In the records below, begin at the line that has "(522, 145) = (527, 164): none -> blue plate" and stop after the line that has "(872, 257) = (738, 343): red"; quote those lines verbatim and nothing more.

Records from a dataset
+--

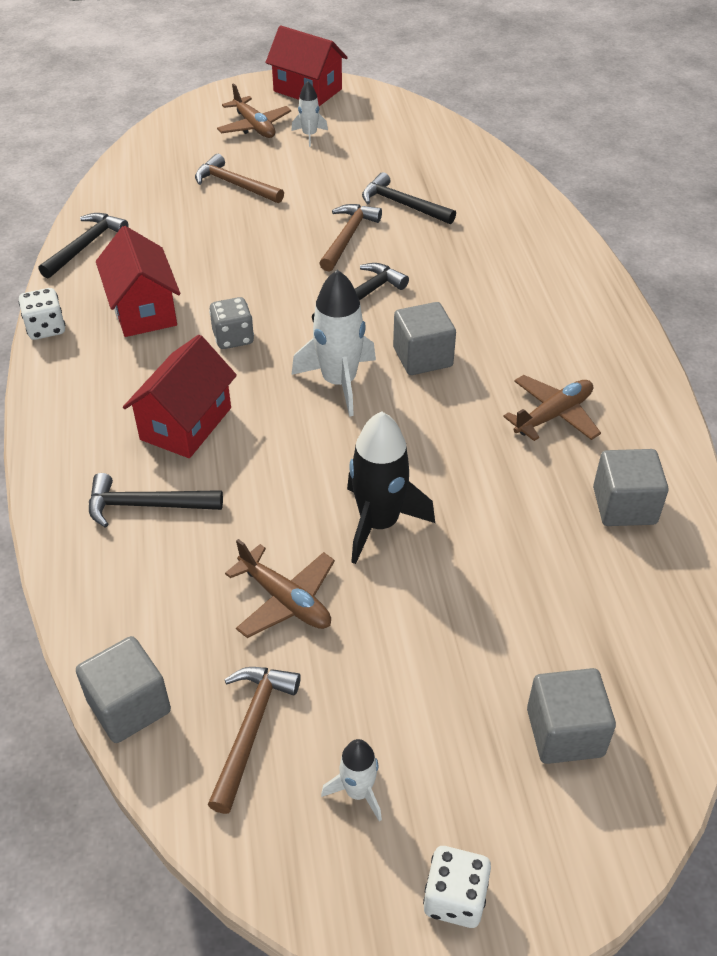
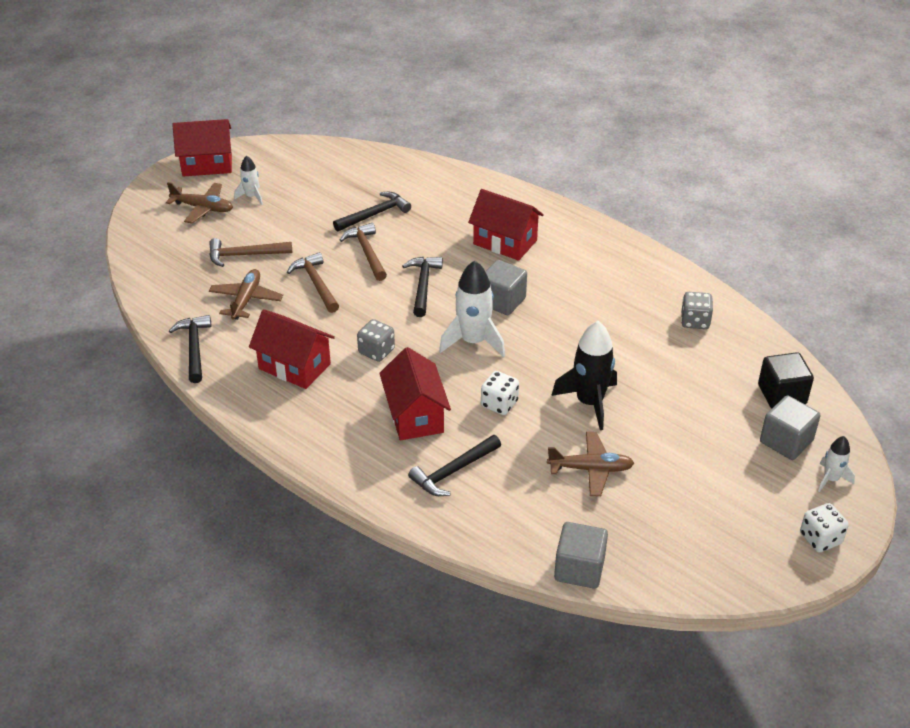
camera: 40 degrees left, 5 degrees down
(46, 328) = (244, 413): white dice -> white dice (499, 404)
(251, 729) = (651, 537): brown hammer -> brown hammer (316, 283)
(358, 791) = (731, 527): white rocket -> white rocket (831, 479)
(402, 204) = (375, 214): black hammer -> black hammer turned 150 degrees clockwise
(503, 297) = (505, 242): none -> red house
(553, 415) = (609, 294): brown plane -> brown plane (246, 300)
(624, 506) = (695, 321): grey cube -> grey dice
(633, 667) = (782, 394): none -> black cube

+--

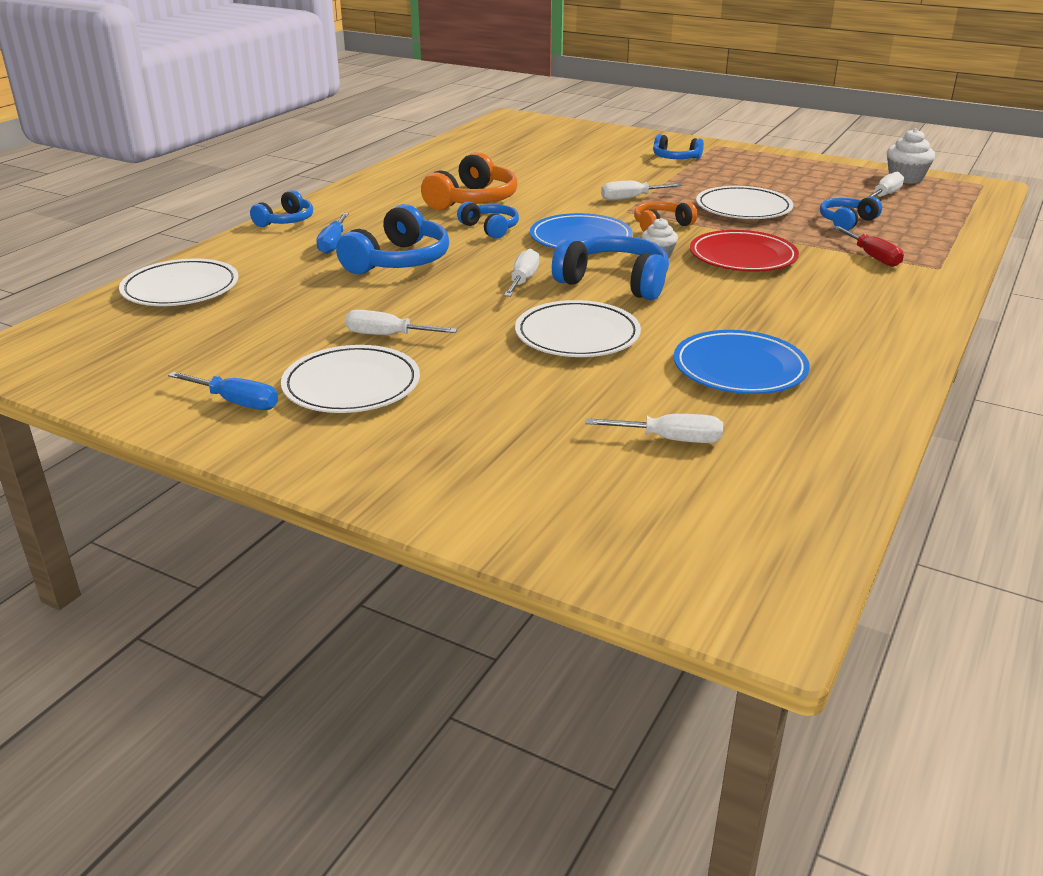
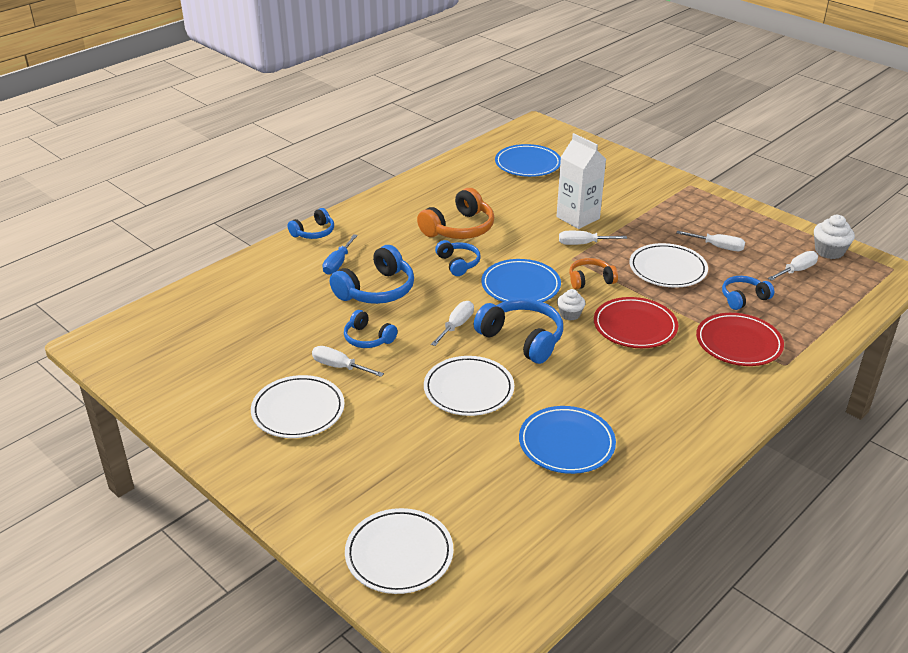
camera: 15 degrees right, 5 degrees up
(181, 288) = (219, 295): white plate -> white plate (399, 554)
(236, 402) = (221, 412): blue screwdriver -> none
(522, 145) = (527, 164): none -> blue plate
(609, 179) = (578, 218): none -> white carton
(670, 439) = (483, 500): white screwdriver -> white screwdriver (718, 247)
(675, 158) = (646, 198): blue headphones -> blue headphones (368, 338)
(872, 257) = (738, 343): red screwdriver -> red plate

+--

→ RESPONSE TO THE TASK
(522, 145) = (527, 164): none -> blue plate
(609, 179) = (578, 218): none -> white carton
(670, 439) = (483, 500): white screwdriver -> white screwdriver (718, 247)
(675, 158) = (646, 198): blue headphones -> blue headphones (368, 338)
(872, 257) = (738, 343): red screwdriver -> red plate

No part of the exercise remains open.